Exercise prompt:
Please write out all of the data below exactly, without including the pictures.

Available data:
+ + + +

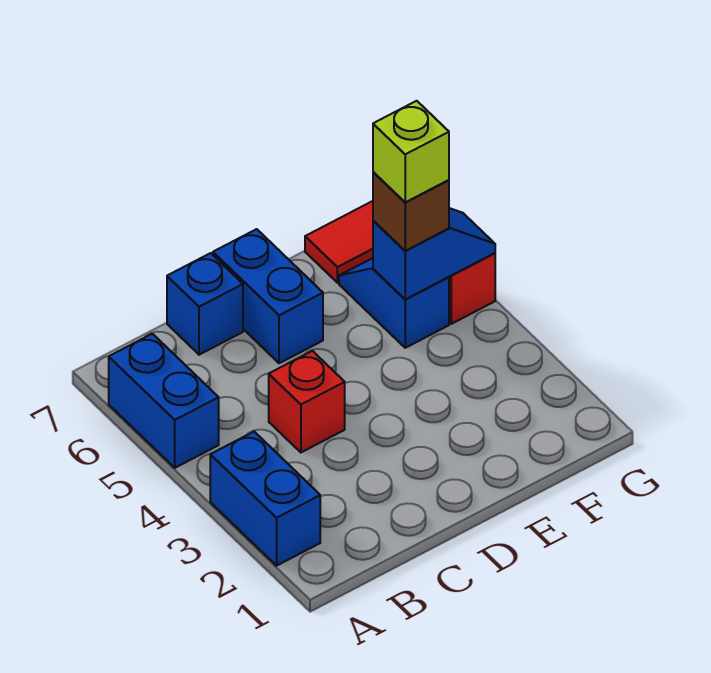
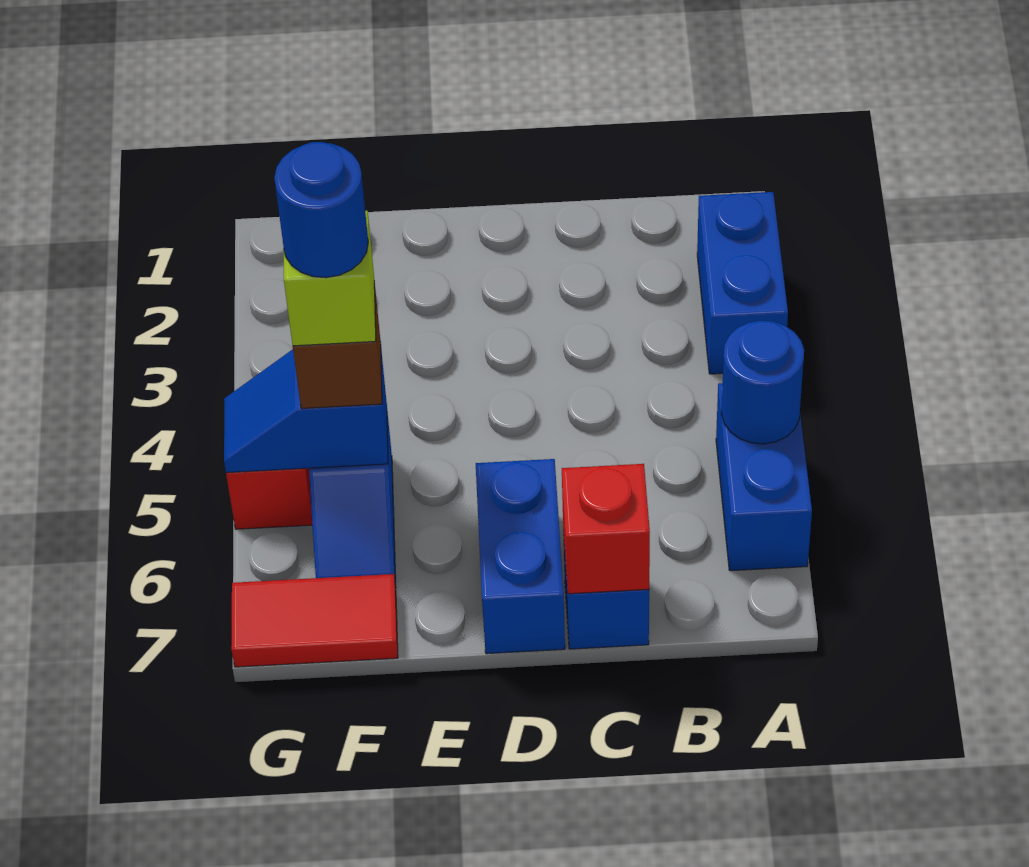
none -> blue round brick A5 level 2
red brick C4 level 1 -> red brick C7 level 2
none -> blue round brick F5 level 5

+ + + +

Exercise response:
none -> blue round brick A5 level 2
red brick C4 level 1 -> red brick C7 level 2
none -> blue round brick F5 level 5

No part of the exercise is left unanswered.